■ **Records for processing**
-- -- --

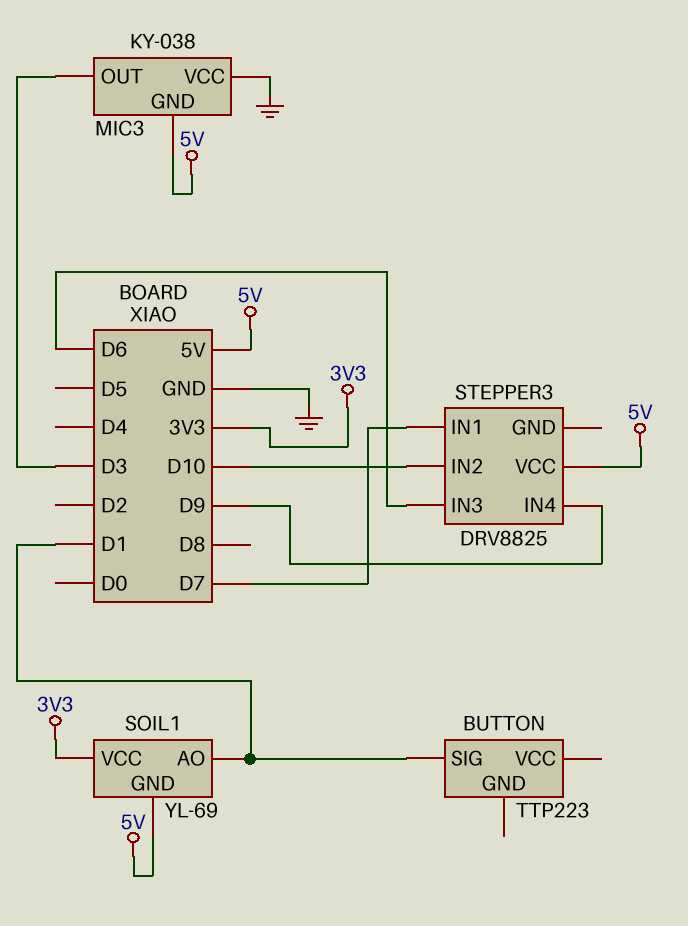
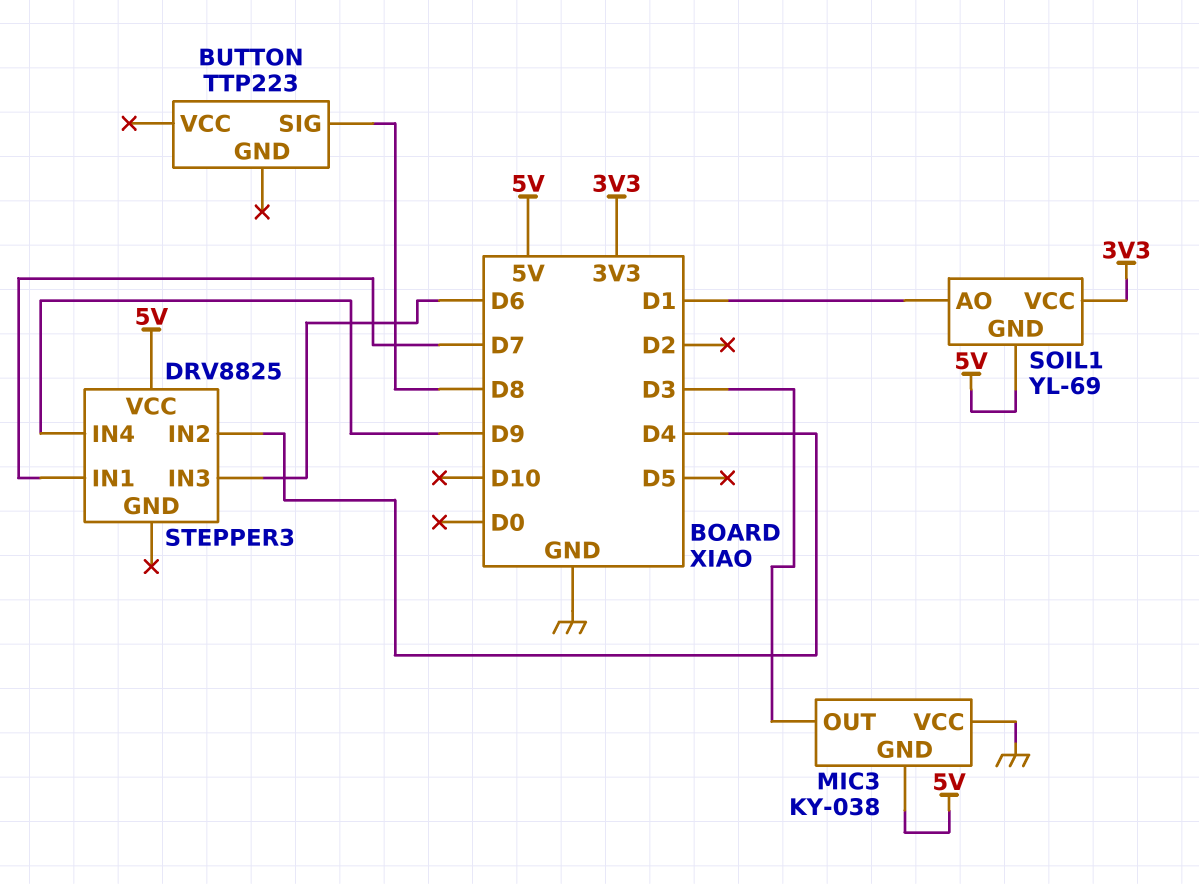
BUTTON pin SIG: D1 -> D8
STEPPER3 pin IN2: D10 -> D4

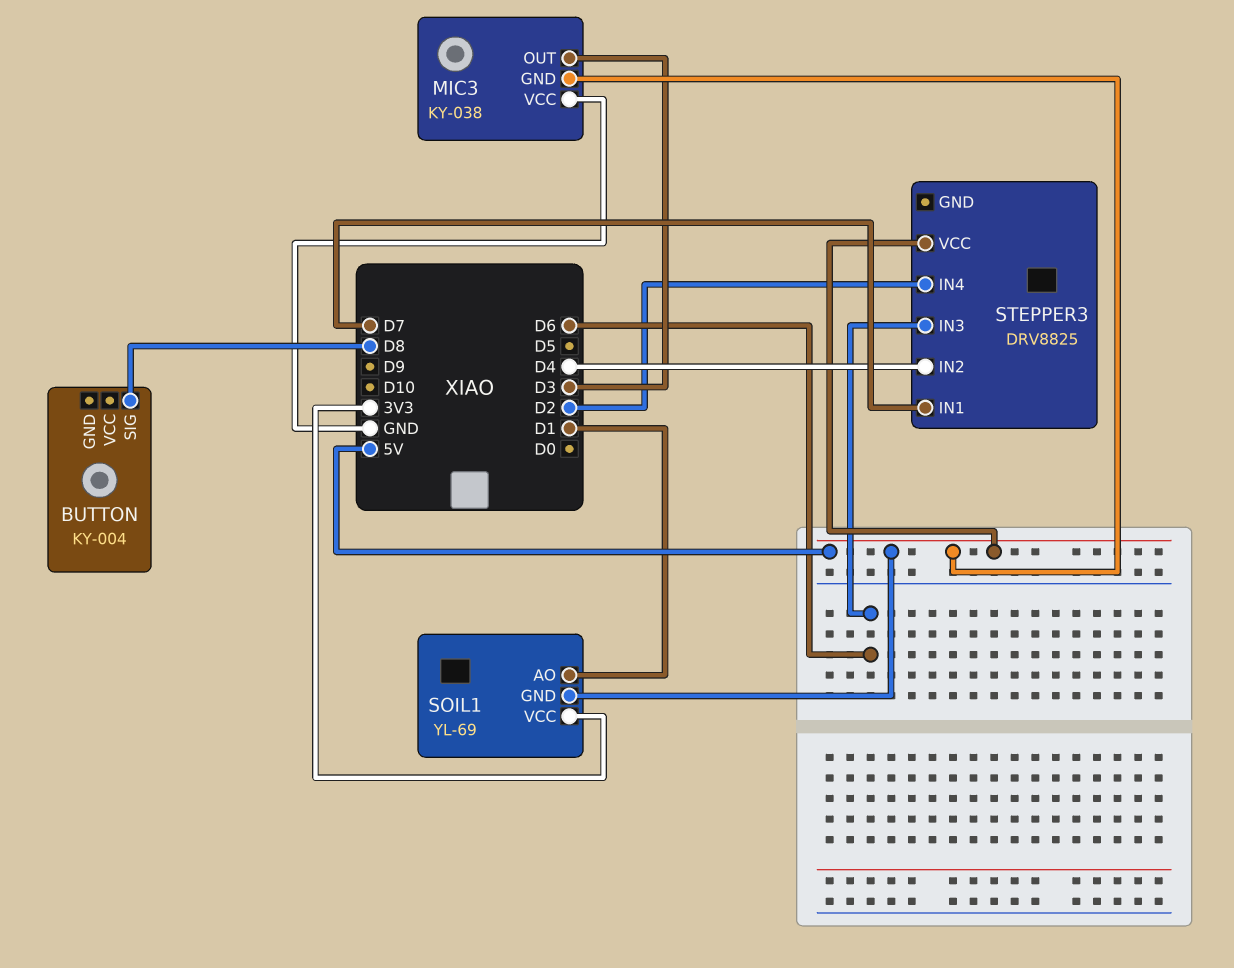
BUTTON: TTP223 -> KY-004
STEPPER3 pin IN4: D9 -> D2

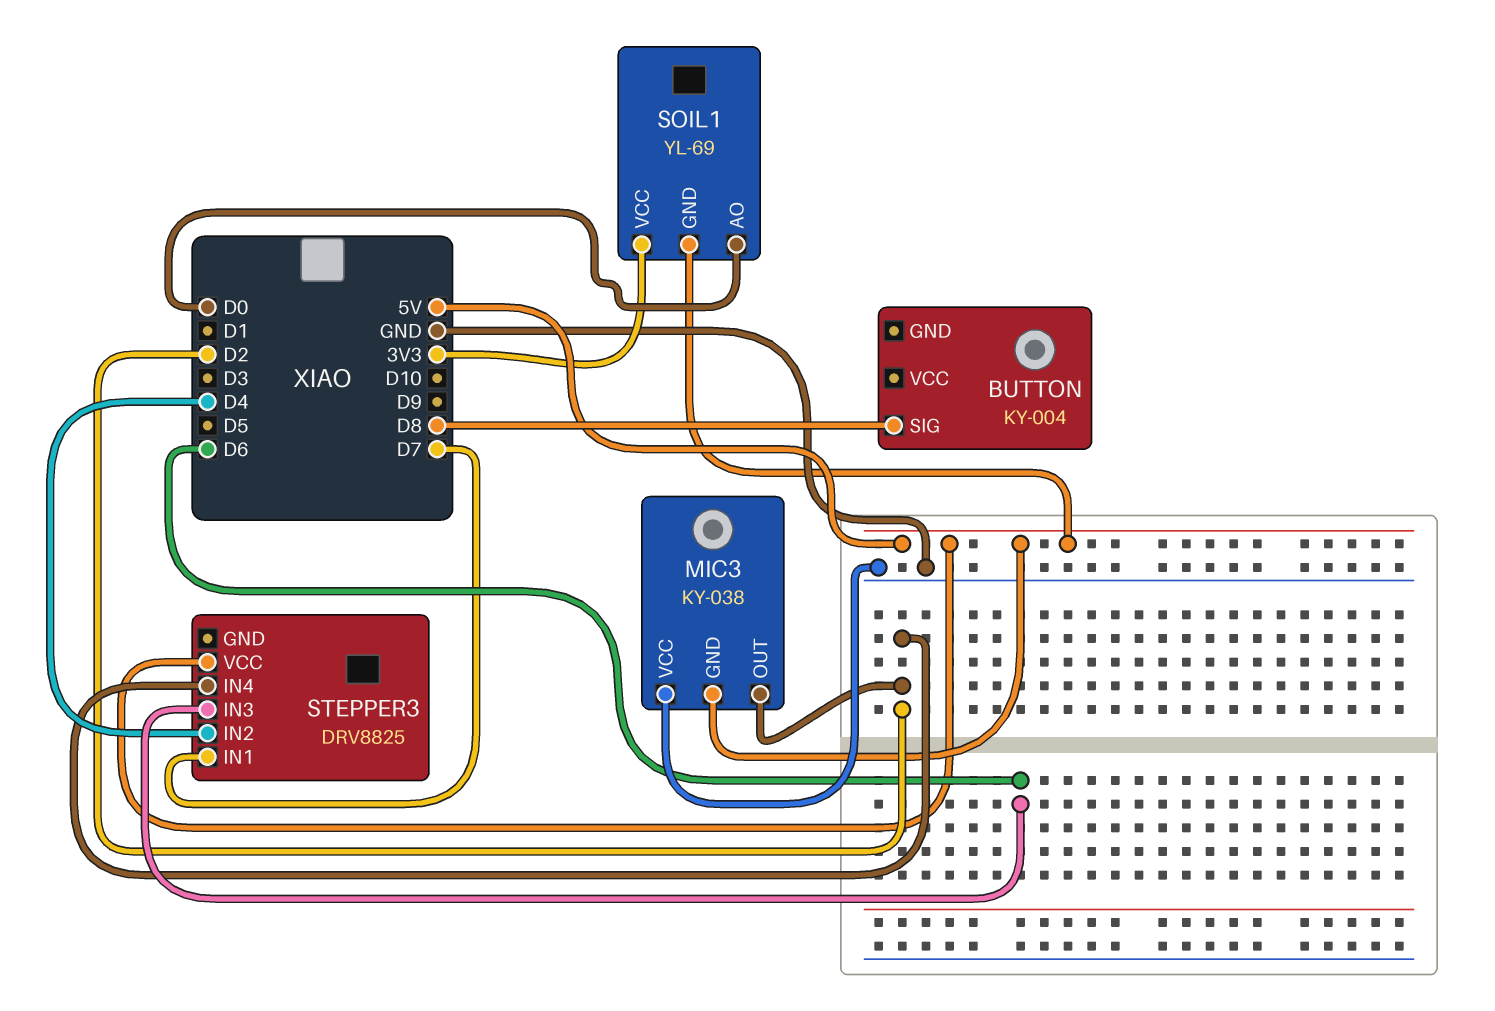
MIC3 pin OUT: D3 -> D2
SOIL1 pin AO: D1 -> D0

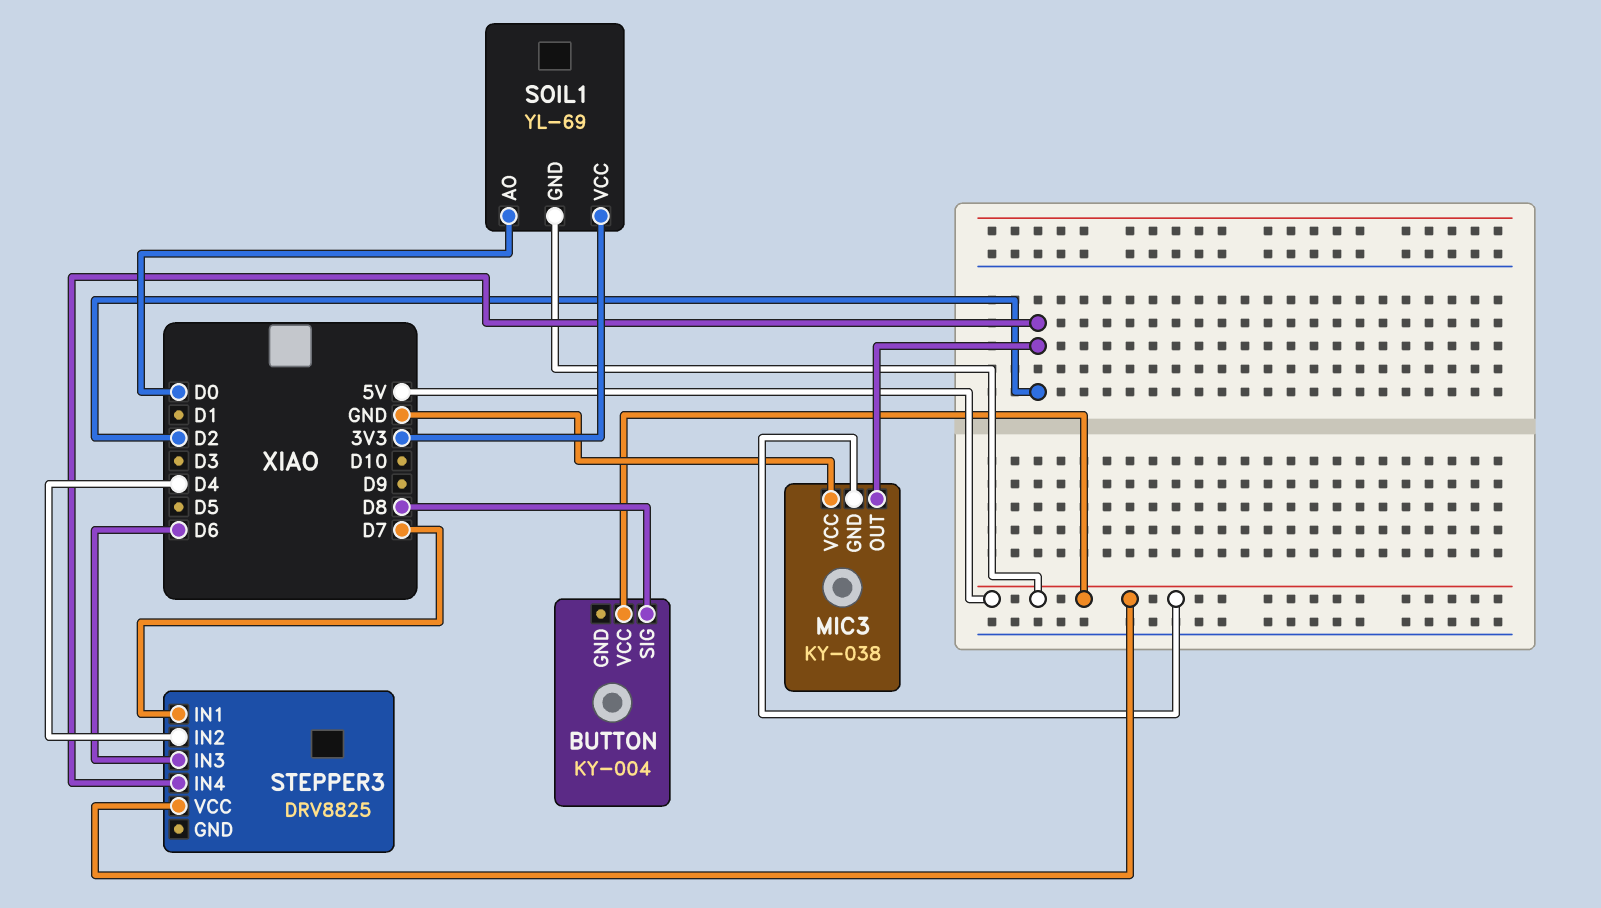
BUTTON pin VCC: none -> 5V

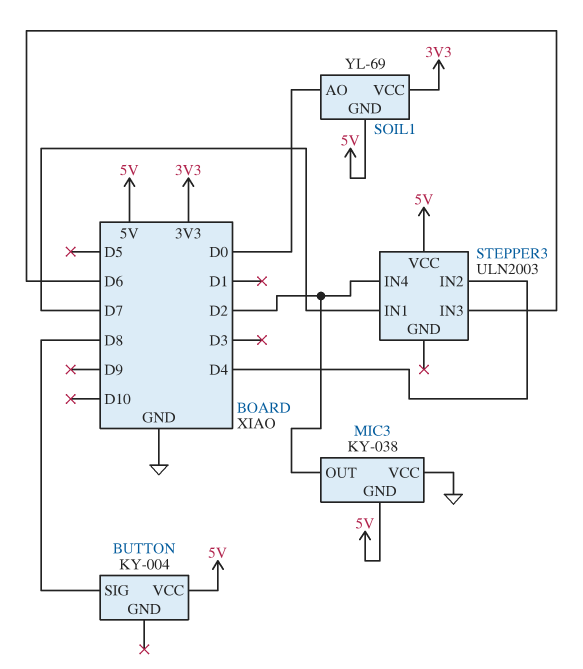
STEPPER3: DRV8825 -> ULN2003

-- -- --

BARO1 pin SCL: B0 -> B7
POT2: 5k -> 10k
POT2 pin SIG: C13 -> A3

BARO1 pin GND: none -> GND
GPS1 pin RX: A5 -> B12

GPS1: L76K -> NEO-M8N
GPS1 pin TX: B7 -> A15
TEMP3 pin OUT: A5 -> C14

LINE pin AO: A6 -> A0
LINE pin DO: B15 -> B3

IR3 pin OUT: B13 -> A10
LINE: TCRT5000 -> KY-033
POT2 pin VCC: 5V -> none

-- -- --

■ **What is expected**
Output should consist of the lines above from the one with "STEPPER3 pin IN4: D9 -> D2" down to the one with "STEPPER3: DRV8825 -> ULN2003", exact and without pictures.

■ **Task result**
STEPPER3 pin IN4: D9 -> D2

MIC3 pin OUT: D3 -> D2
SOIL1 pin AO: D1 -> D0

BUTTON pin VCC: none -> 5V

STEPPER3: DRV8825 -> ULN2003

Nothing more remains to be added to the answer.